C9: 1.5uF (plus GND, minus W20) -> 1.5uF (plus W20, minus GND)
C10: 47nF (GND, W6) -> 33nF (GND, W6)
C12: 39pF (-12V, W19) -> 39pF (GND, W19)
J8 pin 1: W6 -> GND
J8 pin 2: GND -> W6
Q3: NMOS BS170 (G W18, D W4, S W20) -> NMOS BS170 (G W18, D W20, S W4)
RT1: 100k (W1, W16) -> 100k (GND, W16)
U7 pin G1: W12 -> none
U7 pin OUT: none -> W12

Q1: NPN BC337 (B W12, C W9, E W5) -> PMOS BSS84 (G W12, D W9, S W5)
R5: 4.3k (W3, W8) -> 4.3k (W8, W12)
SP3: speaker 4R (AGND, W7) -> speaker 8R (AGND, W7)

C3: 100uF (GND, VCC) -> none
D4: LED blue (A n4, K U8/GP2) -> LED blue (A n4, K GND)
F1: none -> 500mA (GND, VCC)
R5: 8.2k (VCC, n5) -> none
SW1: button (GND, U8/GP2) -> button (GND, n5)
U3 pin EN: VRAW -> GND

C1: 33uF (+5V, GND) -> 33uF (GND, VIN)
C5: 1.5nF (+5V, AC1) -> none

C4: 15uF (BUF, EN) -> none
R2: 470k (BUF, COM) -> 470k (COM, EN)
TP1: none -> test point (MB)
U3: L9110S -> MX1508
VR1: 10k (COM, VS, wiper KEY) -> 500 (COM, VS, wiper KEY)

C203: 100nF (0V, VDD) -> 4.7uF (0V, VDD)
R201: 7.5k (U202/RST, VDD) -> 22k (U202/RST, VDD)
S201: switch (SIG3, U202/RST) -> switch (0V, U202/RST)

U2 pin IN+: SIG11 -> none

**WORK INSTRUCTIONS**
Starting with the first line of the entries and ending with the line that has "R201: 7.5k (U202/RST, VDD)", copy each line exactly and add nothing.

**RESULT OF THE EXERCISE**
C9: 1.5uF (plus GND, minus W20) -> 1.5uF (plus W20, minus GND)
C10: 47nF (GND, W6) -> 33nF (GND, W6)
C12: 39pF (-12V, W19) -> 39pF (GND, W19)
J8 pin 1: W6 -> GND
J8 pin 2: GND -> W6
Q3: NMOS BS170 (G W18, D W4, S W20) -> NMOS BS170 (G W18, D W20, S W4)
RT1: 100k (W1, W16) -> 100k (GND, W16)
U7 pin G1: W12 -> none
U7 pin OUT: none -> W12

Q1: NPN BC337 (B W12, C W9, E W5) -> PMOS BSS84 (G W12, D W9, S W5)
R5: 4.3k (W3, W8) -> 4.3k (W8, W12)
SP3: speaker 4R (AGND, W7) -> speaker 8R (AGND, W7)

C3: 100uF (GND, VCC) -> none
D4: LED blue (A n4, K U8/GP2) -> LED blue (A n4, K GND)
F1: none -> 500mA (GND, VCC)
R5: 8.2k (VCC, n5) -> none
SW1: button (GND, U8/GP2) -> button (GND, n5)
U3 pin EN: VRAW -> GND

C1: 33uF (+5V, GND) -> 33uF (GND, VIN)
C5: 1.5nF (+5V, AC1) -> none

C4: 15uF (BUF, EN) -> none
R2: 470k (BUF, COM) -> 470k (COM, EN)
TP1: none -> test point (MB)
U3: L9110S -> MX1508
VR1: 10k (COM, VS, wiper KEY) -> 500 (COM, VS, wiper KEY)

C203: 100nF (0V, VDD) -> 4.7uF (0V, VDD)
R201: 7.5k (U202/RST, VDD) -> 22k (U202/RST, VDD)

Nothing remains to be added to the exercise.